**WORK TASK:**
Could you reproduce, word for word, everything below from the line containing "blue shoe: [190,423,268,481]" down to the line containing "purple shoe: [514,418,575,479]", with both of those lines included and no others?

EXTRACTED ENTRIES Start Marker

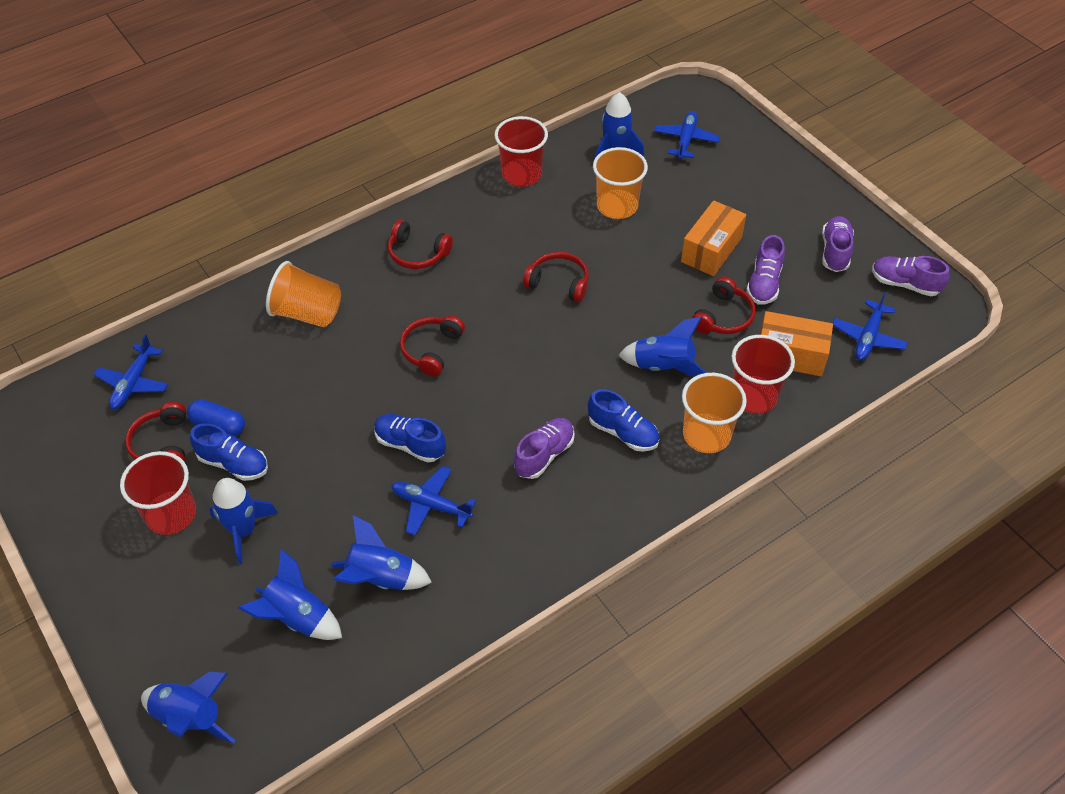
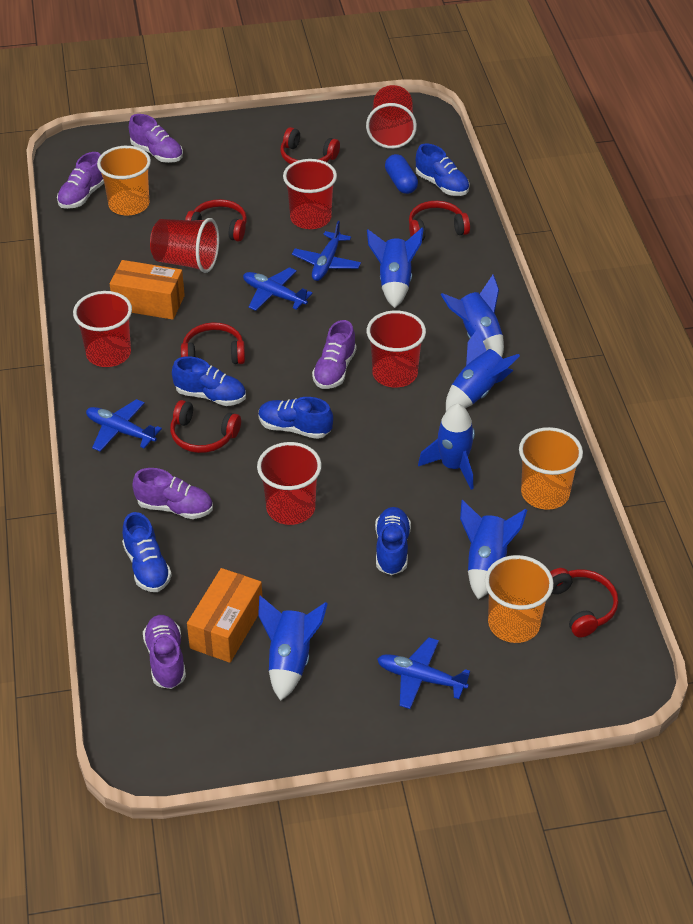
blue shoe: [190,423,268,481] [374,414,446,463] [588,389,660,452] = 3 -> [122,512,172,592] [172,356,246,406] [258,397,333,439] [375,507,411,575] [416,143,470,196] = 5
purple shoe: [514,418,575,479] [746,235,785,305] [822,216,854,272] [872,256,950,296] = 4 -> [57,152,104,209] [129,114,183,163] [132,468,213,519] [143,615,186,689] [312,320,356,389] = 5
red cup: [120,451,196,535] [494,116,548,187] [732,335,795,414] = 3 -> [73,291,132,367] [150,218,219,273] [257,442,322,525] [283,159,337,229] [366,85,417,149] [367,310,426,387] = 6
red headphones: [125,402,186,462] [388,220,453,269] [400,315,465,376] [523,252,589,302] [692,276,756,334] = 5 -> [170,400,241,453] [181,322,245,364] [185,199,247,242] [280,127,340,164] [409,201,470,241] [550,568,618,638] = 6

EXTRACTED ENTRIES End Marker
EXTRACTED ENTRIES Start Marker

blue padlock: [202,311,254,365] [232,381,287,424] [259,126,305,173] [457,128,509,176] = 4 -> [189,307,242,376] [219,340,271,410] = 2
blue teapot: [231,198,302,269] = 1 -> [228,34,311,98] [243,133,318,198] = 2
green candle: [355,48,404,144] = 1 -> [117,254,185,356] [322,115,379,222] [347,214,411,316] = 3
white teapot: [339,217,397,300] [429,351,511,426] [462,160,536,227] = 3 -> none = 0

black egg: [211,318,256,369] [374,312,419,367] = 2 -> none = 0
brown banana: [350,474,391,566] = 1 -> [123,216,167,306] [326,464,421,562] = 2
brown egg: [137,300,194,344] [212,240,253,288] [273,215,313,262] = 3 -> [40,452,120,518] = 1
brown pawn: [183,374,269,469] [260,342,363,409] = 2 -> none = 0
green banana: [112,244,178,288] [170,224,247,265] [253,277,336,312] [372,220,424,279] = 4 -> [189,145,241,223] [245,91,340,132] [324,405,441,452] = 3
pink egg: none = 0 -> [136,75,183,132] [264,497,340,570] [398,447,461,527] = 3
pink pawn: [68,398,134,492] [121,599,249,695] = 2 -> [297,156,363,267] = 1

EXTRACTED ENTRIES End Marker

**RESULT:**
blue shoe: [190,423,268,481] [374,414,446,463] [588,389,660,452] = 3 -> [122,512,172,592] [172,356,246,406] [258,397,333,439] [375,507,411,575] [416,143,470,196] = 5
purple shoe: [514,418,575,479] [746,235,785,305] [822,216,854,272] [872,256,950,296] = 4 -> [57,152,104,209] [129,114,183,163] [132,468,213,519] [143,615,186,689] [312,320,356,389] = 5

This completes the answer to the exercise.